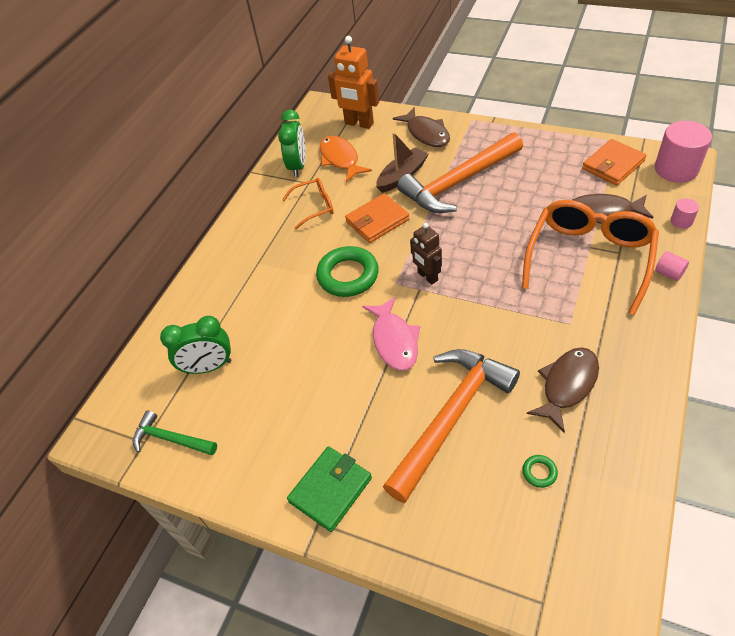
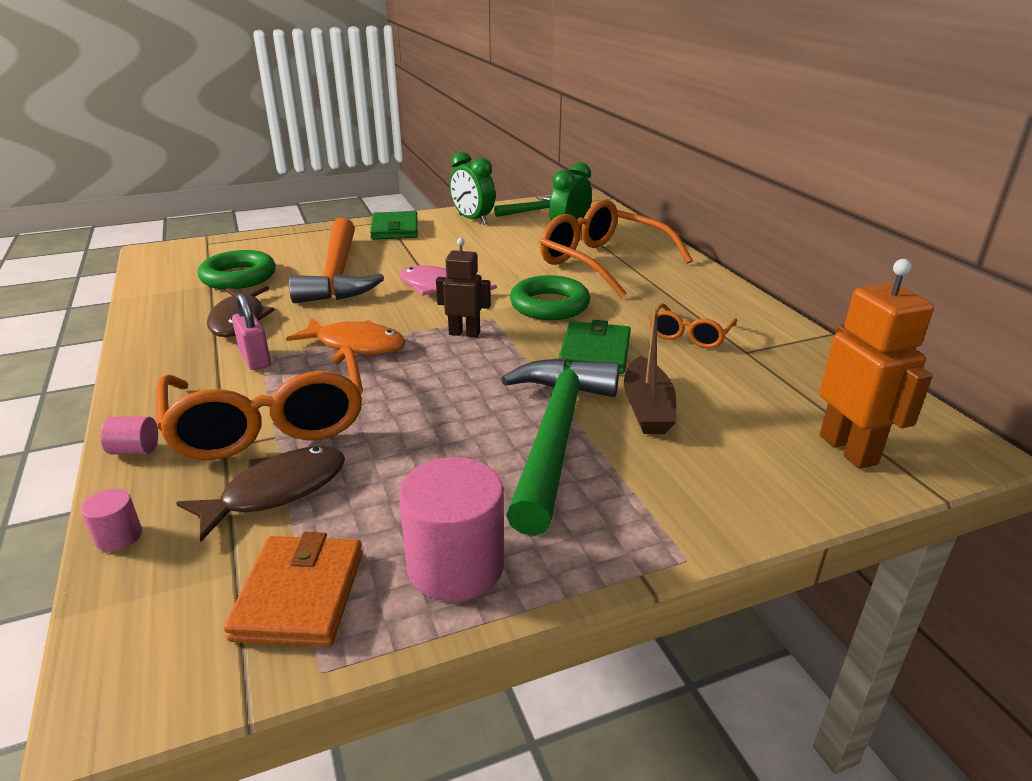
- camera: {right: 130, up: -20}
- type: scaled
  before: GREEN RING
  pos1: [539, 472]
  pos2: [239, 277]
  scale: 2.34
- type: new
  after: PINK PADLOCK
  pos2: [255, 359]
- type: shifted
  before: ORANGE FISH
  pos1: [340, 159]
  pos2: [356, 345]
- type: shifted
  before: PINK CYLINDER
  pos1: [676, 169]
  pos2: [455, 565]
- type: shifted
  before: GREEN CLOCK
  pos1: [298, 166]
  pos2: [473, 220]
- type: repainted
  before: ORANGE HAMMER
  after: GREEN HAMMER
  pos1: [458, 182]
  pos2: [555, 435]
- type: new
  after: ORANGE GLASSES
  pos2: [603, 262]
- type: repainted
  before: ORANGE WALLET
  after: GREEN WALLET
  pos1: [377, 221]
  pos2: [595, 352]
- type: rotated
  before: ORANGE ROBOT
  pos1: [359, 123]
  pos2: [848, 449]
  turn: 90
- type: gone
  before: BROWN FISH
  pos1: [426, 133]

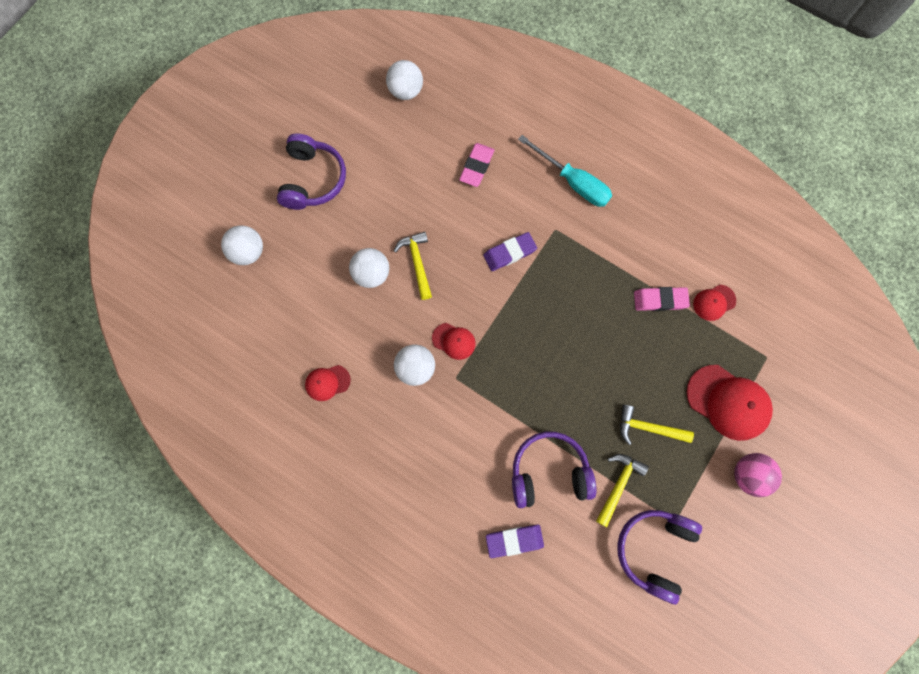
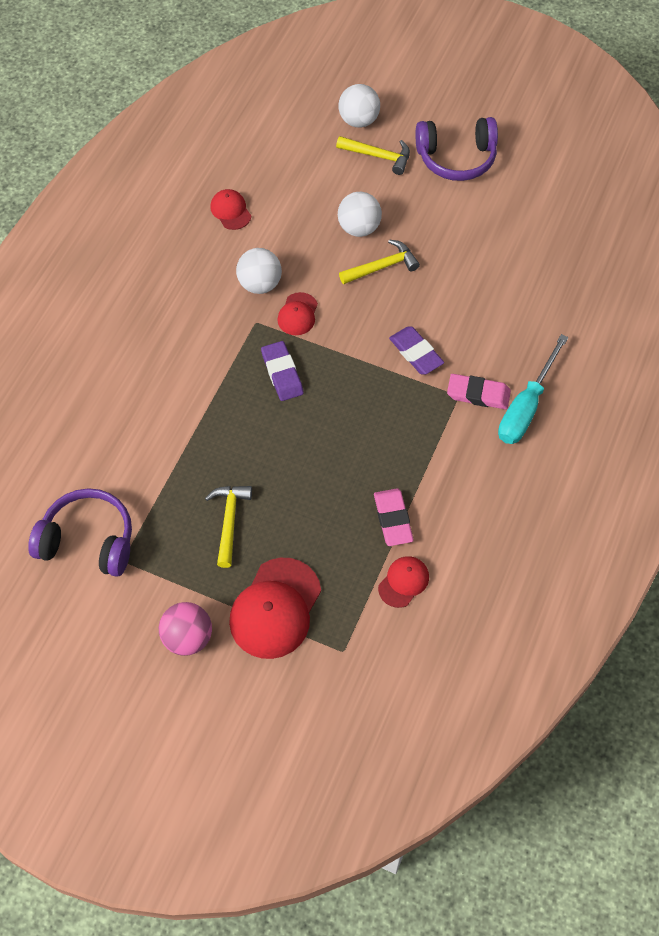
- camera: {right: 80, up: -15}
- type: shifted
  before: PURPLE ERASER
  pos1: [514, 540]
  pos2: [282, 373]
- type: shifted
  before: YELLOW HAMMER
  pos1: [618, 485]
  pos2: [378, 156]
- type: rotated
  before: RED CAP
  pos1: [714, 302]
  pos2: [403, 582]
  turn: 75
- type: shifted
  before: PINK ERASER
  pos1: [476, 166]
  pos2: [478, 394]
- type: gone
  before: WHITE BALL
  pos1: [406, 91]
- type: gone
  before: PURPLE HEADPHONES
  pos1: [549, 472]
--
▸ Work item
Output the material verbatim, skipping the images.

▸ Task response
- camera: {right: 130, up: -20}
- type: scaled
  before: GREEN RING
  pos1: [539, 472]
  pos2: [239, 277]
  scale: 2.34
- type: new
  after: PINK PADLOCK
  pos2: [255, 359]
- type: shifted
  before: ORANGE FISH
  pos1: [340, 159]
  pos2: [356, 345]
- type: shifted
  before: PINK CYLINDER
  pos1: [676, 169]
  pos2: [455, 565]
- type: shifted
  before: GREEN CLOCK
  pos1: [298, 166]
  pos2: [473, 220]
- type: repainted
  before: ORANGE HAMMER
  after: GREEN HAMMER
  pos1: [458, 182]
  pos2: [555, 435]
- type: new
  after: ORANGE GLASSES
  pos2: [603, 262]
- type: repainted
  before: ORANGE WALLET
  after: GREEN WALLET
  pos1: [377, 221]
  pos2: [595, 352]
- type: rotated
  before: ORANGE ROBOT
  pos1: [359, 123]
  pos2: [848, 449]
  turn: 90
- type: gone
  before: BROWN FISH
  pos1: [426, 133]

- camera: {right: 80, up: -15}
- type: shifted
  before: PURPLE ERASER
  pos1: [514, 540]
  pos2: [282, 373]
- type: shifted
  before: YELLOW HAMMER
  pos1: [618, 485]
  pos2: [378, 156]
- type: rotated
  before: RED CAP
  pos1: [714, 302]
  pos2: [403, 582]
  turn: 75
- type: shifted
  before: PINK ERASER
  pos1: [476, 166]
  pos2: [478, 394]
- type: gone
  before: WHITE BALL
  pos1: [406, 91]
- type: gone
  before: PURPLE HEADPHONES
  pos1: [549, 472]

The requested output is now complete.